● **What you will do**
If a line in the listing below has the string "camera", copy it out.

● **Data for this task**
☆ ☆ ☆ ☆

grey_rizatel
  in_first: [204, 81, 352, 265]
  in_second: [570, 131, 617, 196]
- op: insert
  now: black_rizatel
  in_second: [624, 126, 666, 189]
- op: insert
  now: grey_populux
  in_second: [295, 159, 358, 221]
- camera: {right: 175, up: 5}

☆ ☆ ☆ ☆

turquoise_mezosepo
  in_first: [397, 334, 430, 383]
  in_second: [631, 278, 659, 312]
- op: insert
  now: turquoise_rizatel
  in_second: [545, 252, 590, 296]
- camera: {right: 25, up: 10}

☆ ☆ ☆ ☆

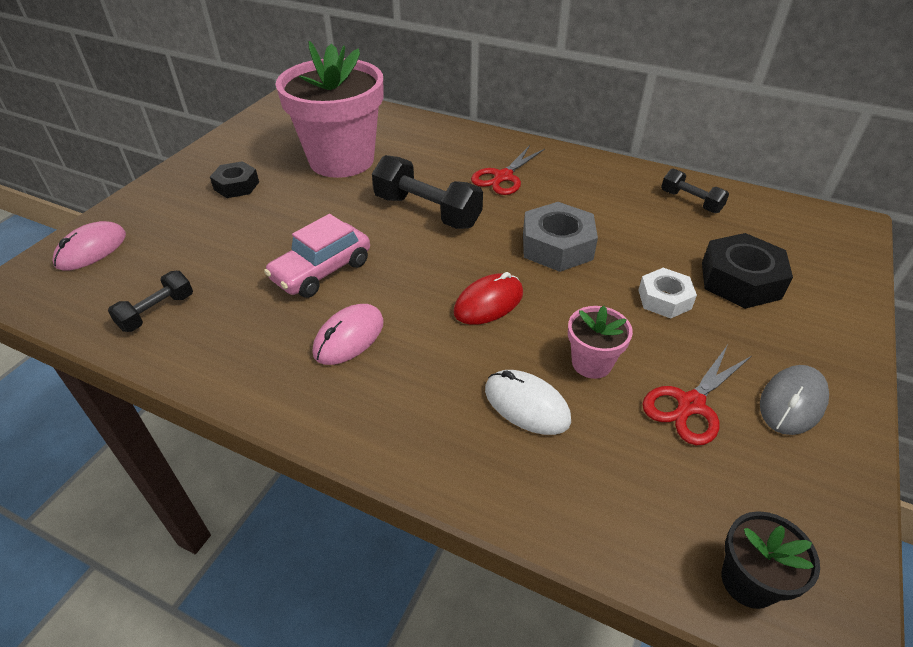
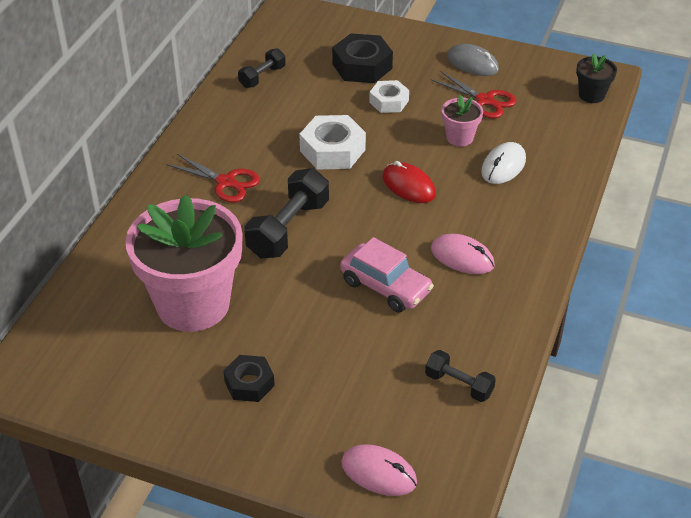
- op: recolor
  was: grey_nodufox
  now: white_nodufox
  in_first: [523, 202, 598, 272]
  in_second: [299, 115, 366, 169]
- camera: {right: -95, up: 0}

☆ ☆ ☆ ☆

● **Answer area**
- camera: {right: 175, up: 5}
- camera: {right: 25, up: 10}
- camera: {right: -95, up: 0}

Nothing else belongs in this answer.